AVAILABLE RECORDS:
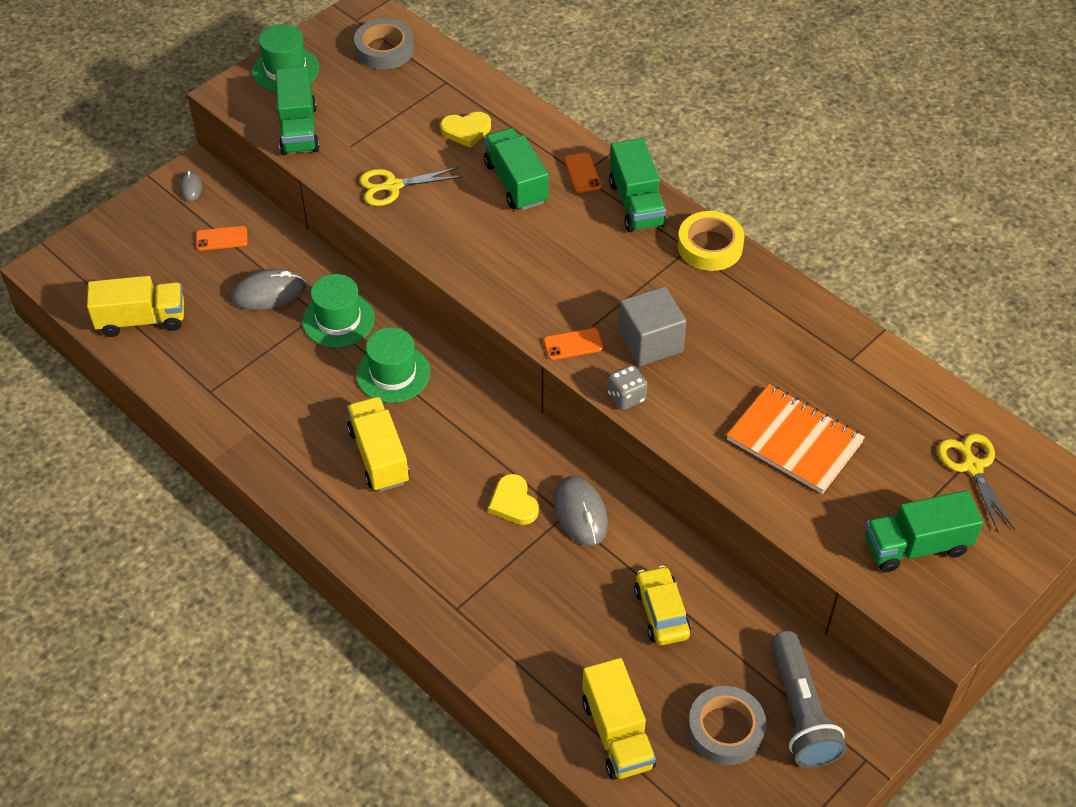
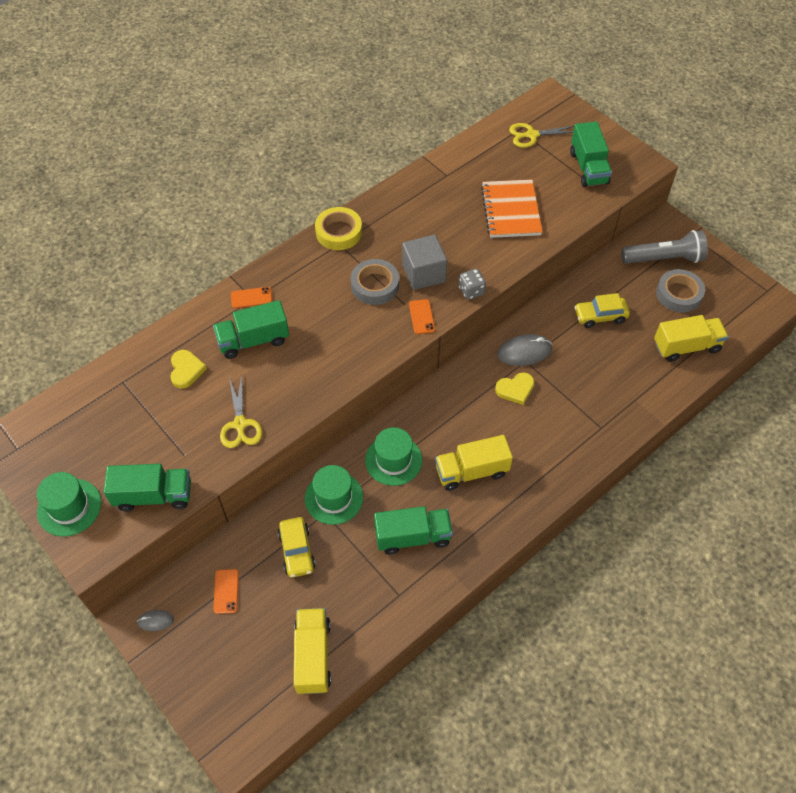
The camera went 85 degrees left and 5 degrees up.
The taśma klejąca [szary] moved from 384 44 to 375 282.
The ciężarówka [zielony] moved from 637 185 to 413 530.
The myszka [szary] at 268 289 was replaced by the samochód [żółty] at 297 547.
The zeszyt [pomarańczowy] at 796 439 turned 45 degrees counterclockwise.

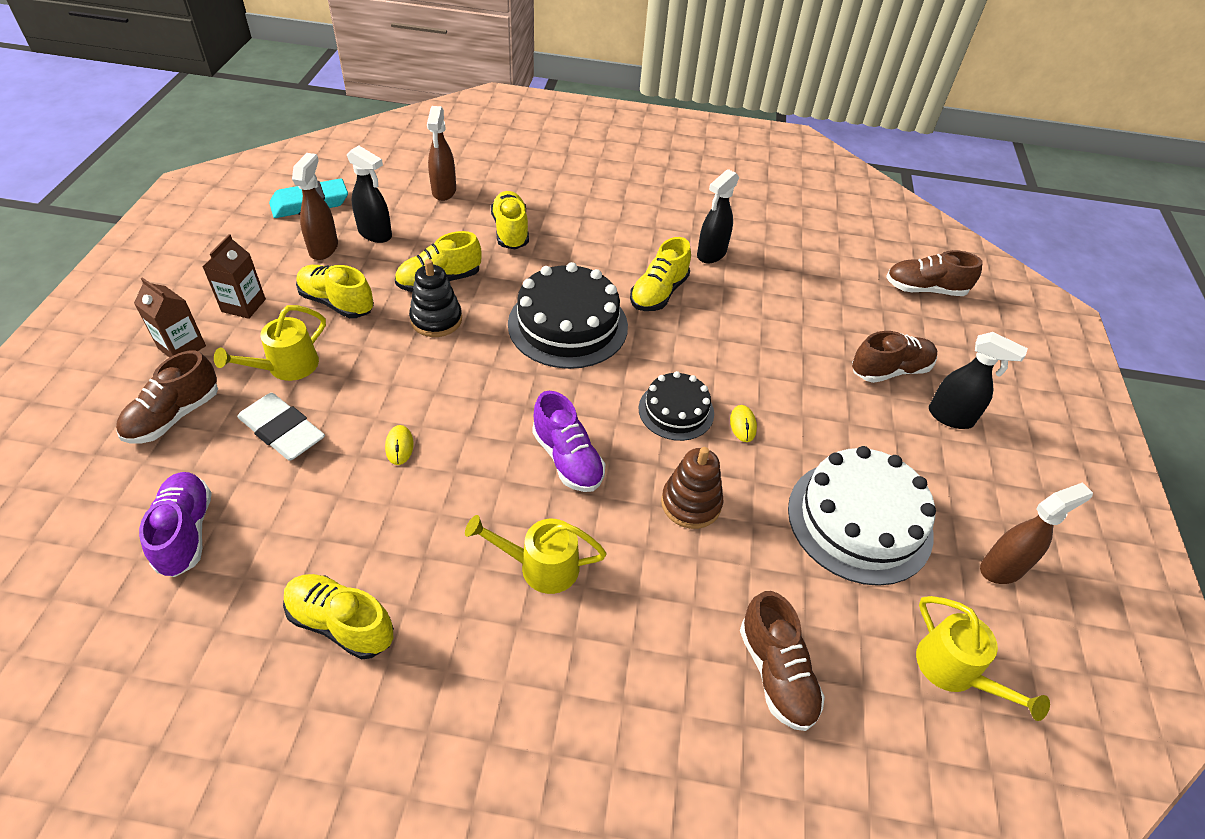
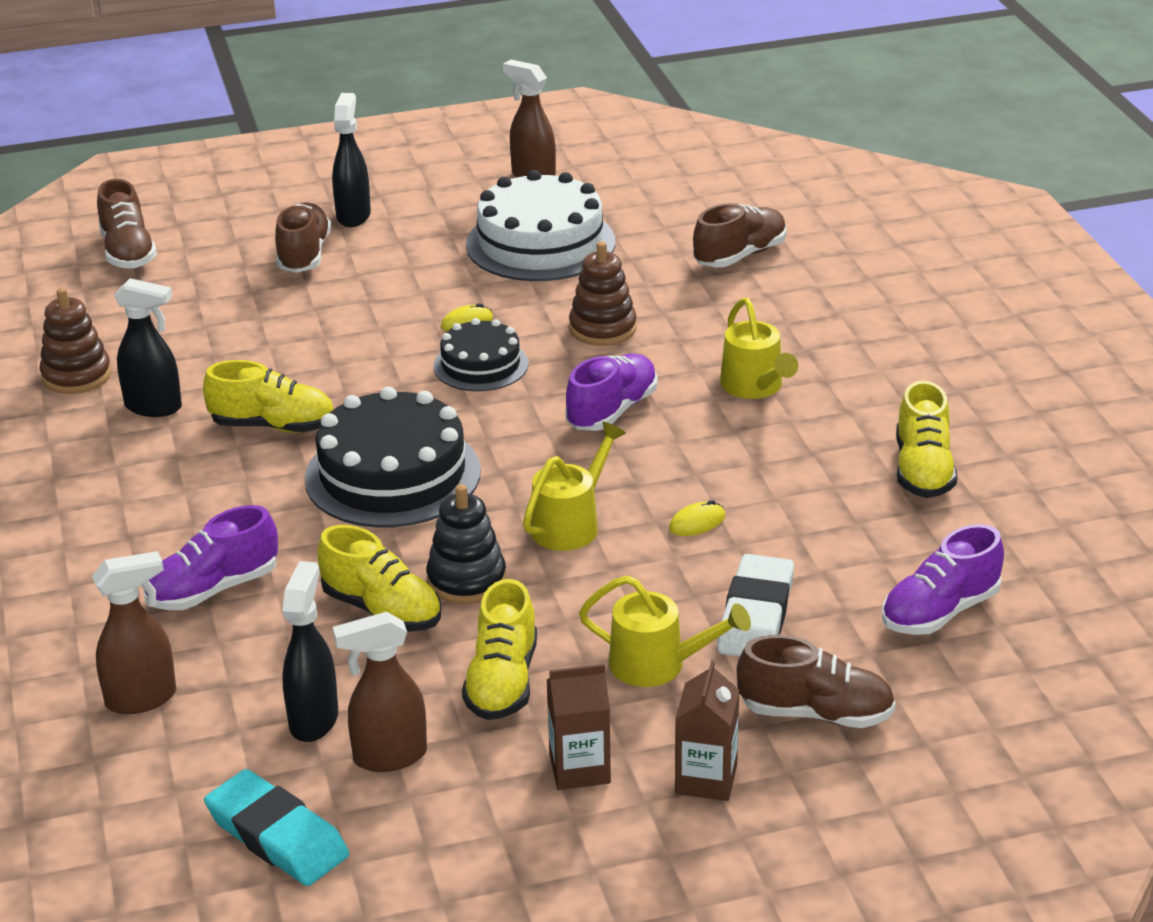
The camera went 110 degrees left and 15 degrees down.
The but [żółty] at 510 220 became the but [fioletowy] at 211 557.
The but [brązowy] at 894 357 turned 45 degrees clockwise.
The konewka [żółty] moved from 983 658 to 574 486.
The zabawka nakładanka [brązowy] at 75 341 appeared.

==

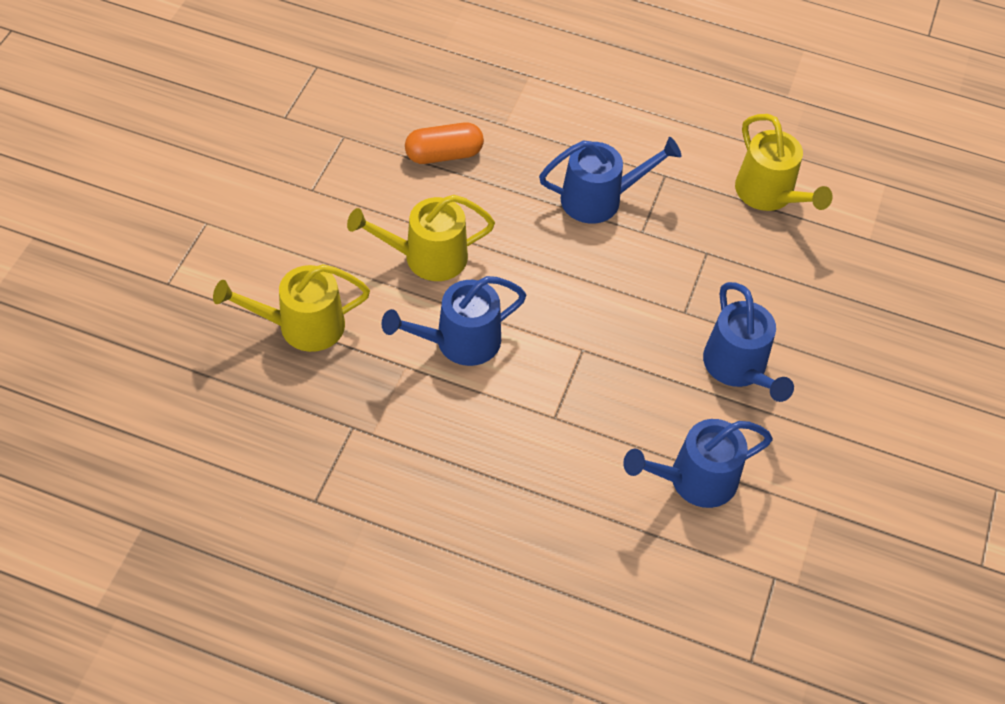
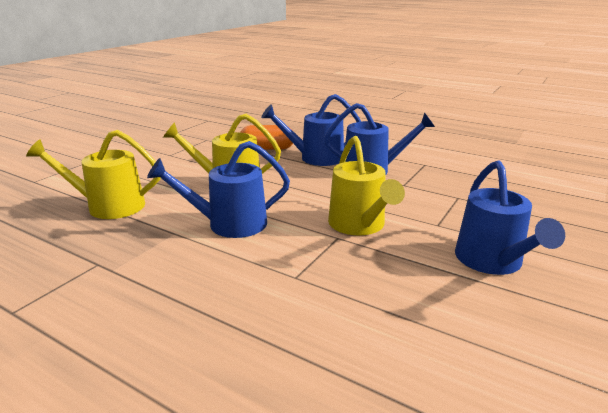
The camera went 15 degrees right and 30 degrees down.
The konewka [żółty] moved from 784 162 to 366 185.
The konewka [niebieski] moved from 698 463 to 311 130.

TASK ITEM:
Lines that contain "szary" are the result; find them in the entries above and copy each one.

OUTPUT:
The taśma klejąca [szary] moved from 384 44 to 375 282.
The myszka [szary] at 268 289 was replaced by the samochód [żółty] at 297 547.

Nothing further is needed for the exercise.